▶ **Task to carry out**: Scan the entries below and give the number of lines containing "BARO", with no accompanying words.

▶ **Data supplied**:

++++++++

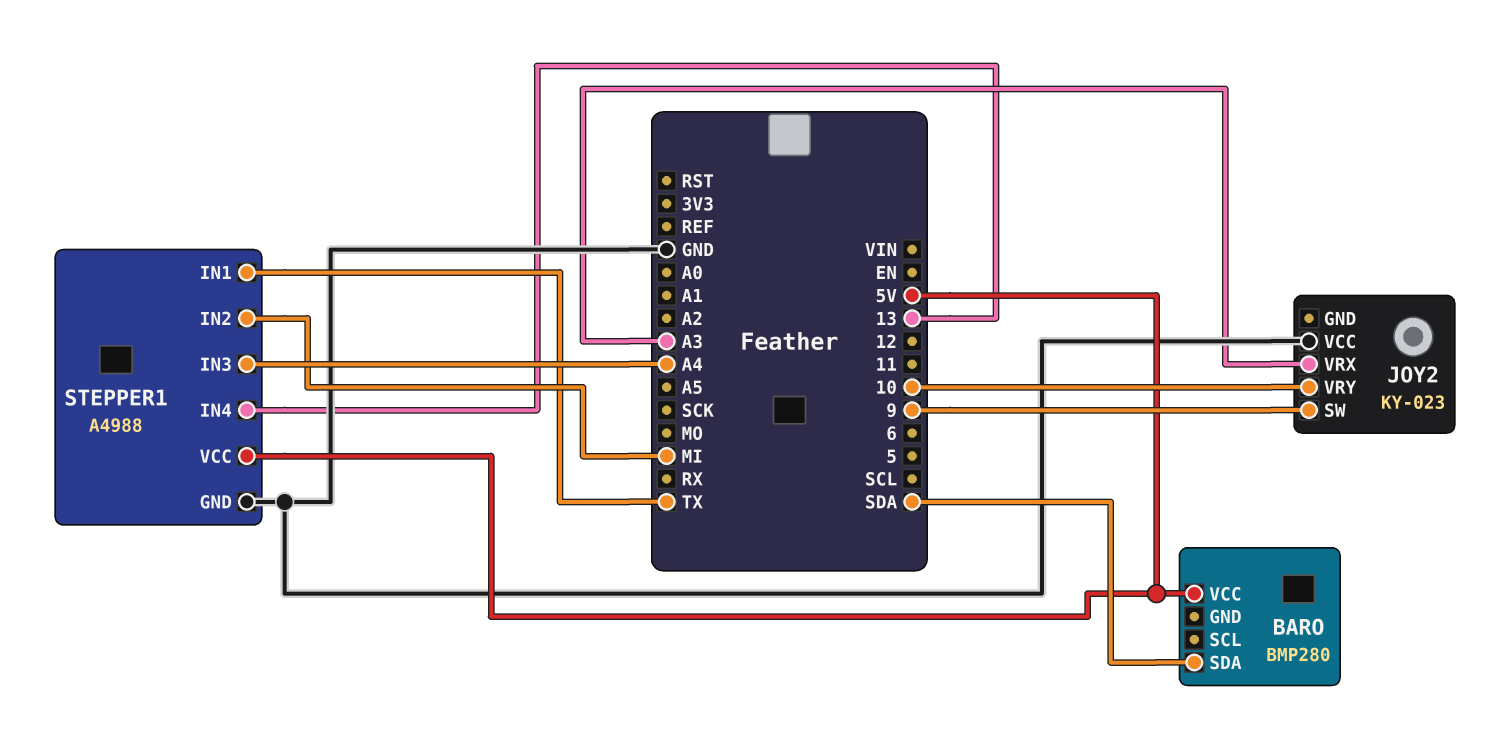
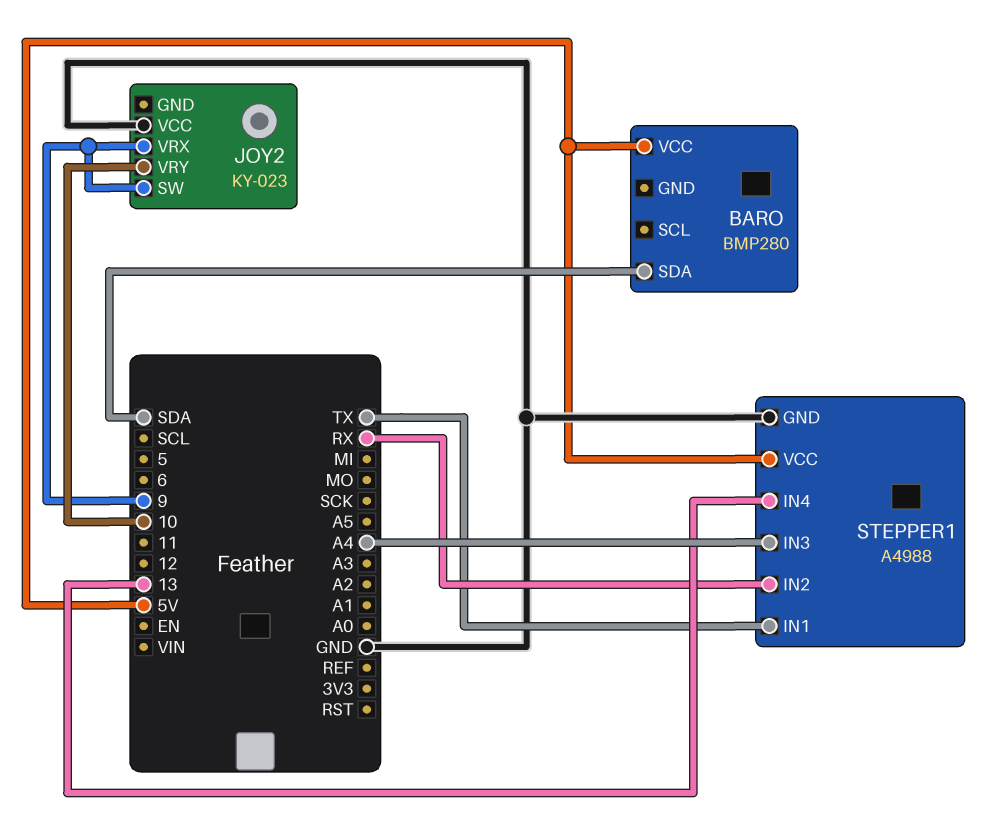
JOY2 pin VRX: A3 -> 9
STEPPER1 pin IN2: MI -> RX

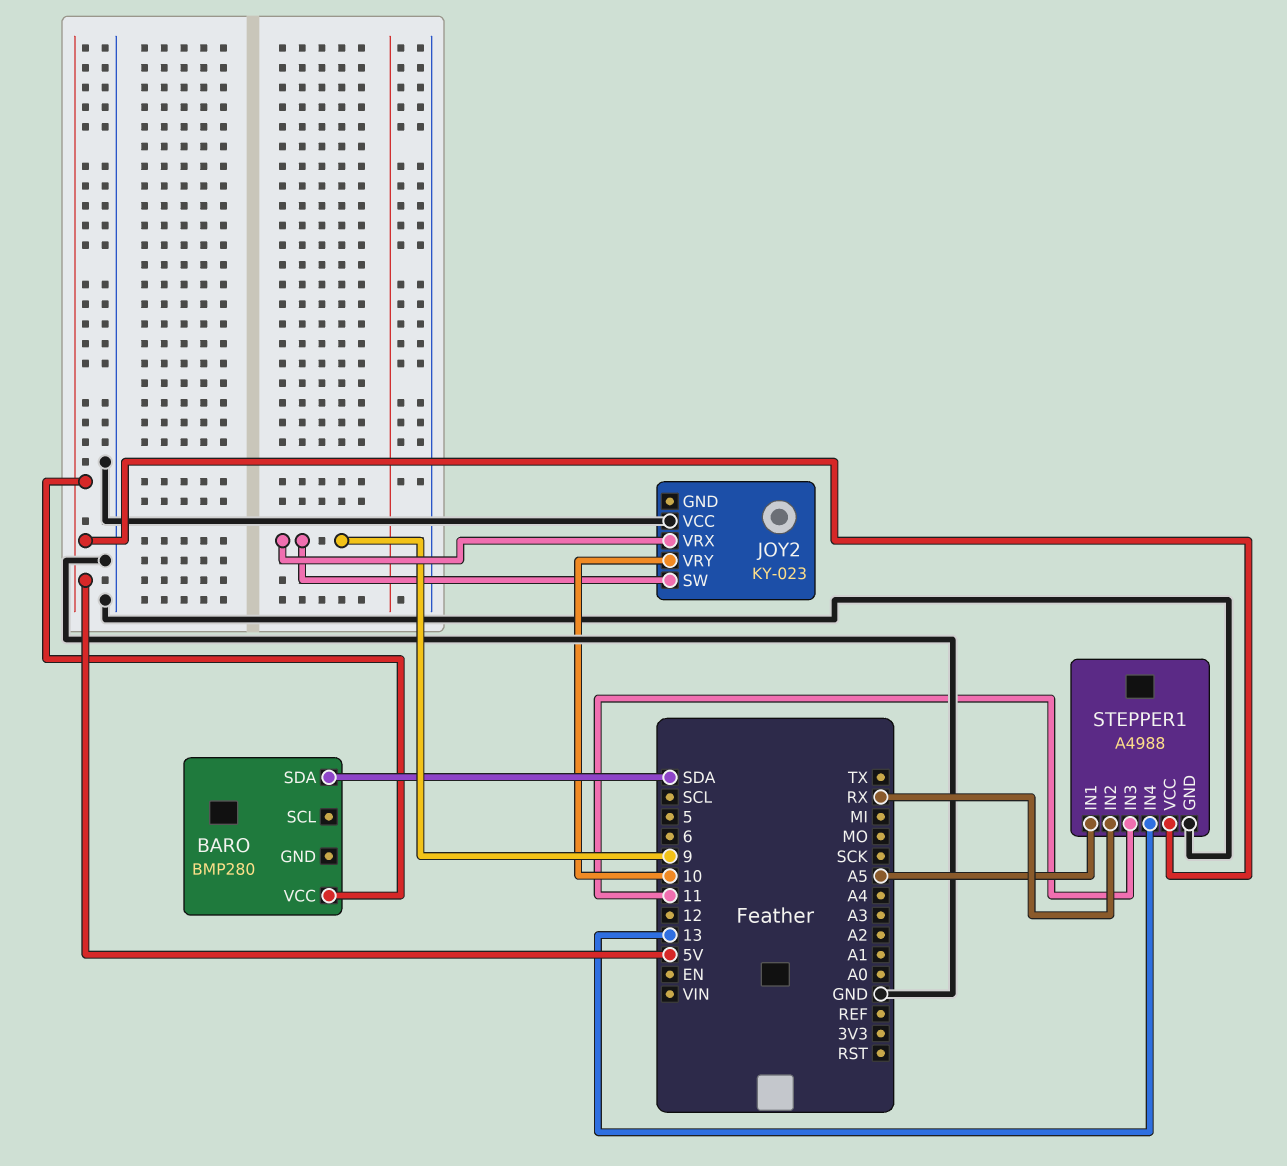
STEPPER1 pin IN1: TX -> A5
STEPPER1 pin IN3: A4 -> 11

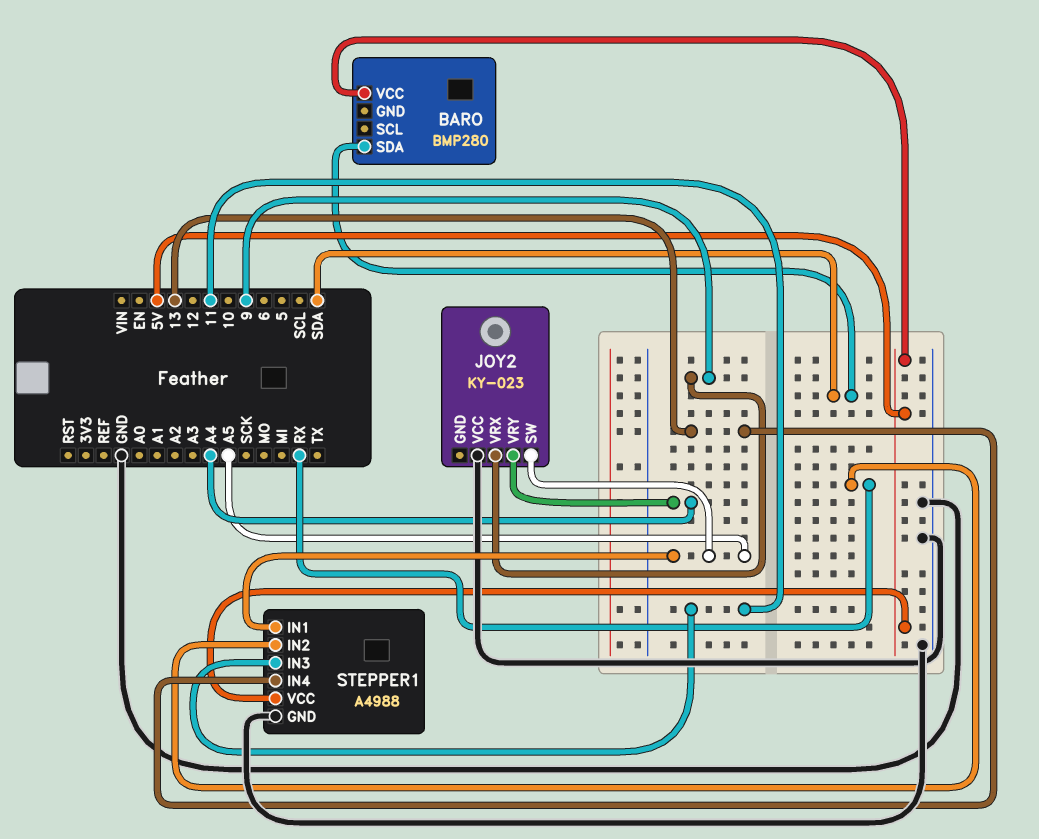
JOY2 pin SW: 9 -> A5
JOY2 pin VRY: 10 -> A4

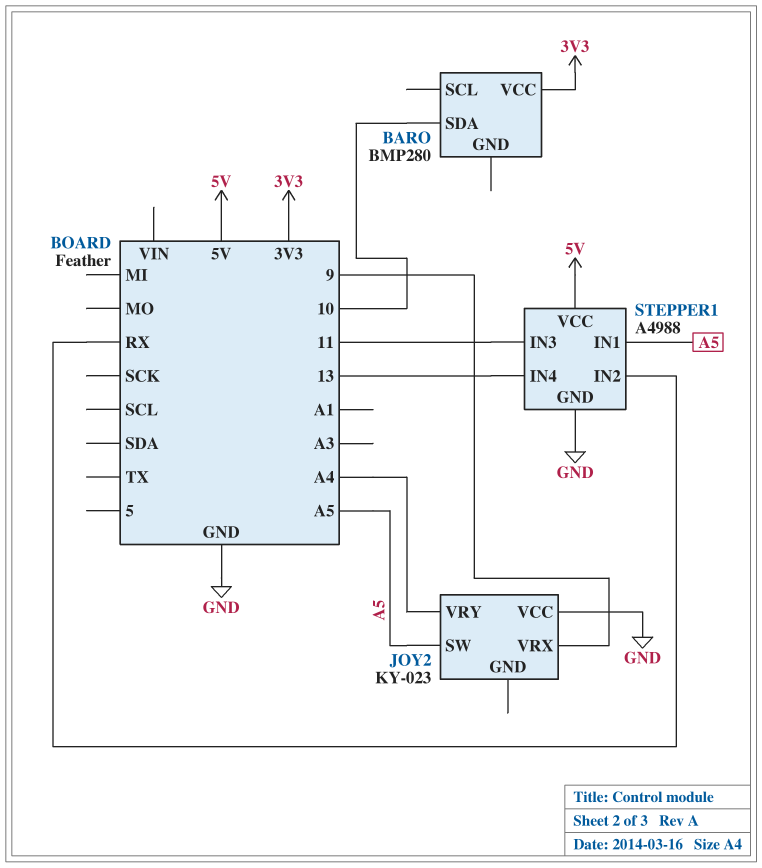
BARO pin SDA: SDA -> 10
BARO pin VCC: 5V -> 3V3

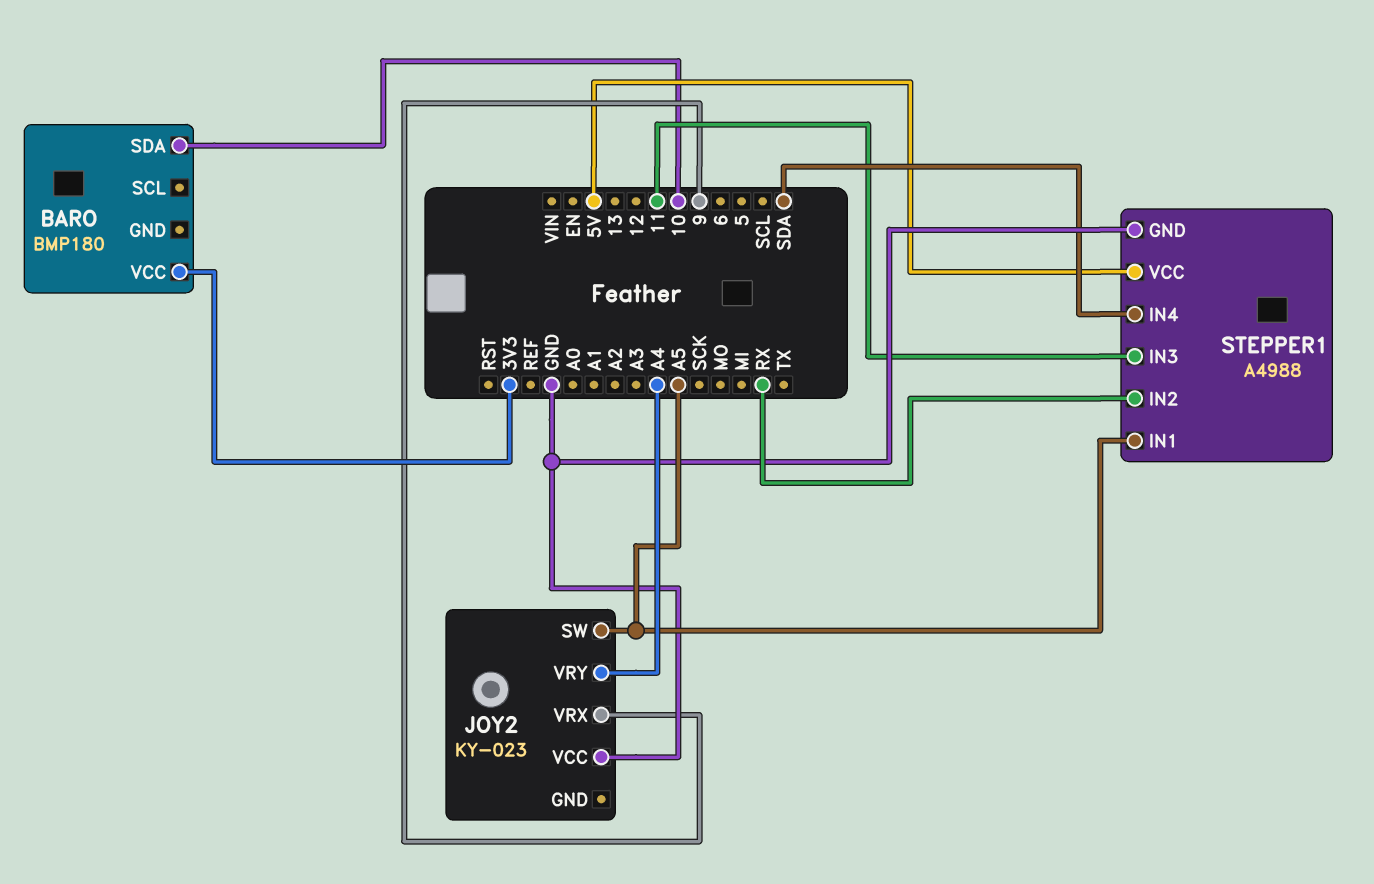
BARO: BMP280 -> BMP180
STEPPER1 pin IN4: 13 -> SDA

++++++++

▶ **Answer below**: 3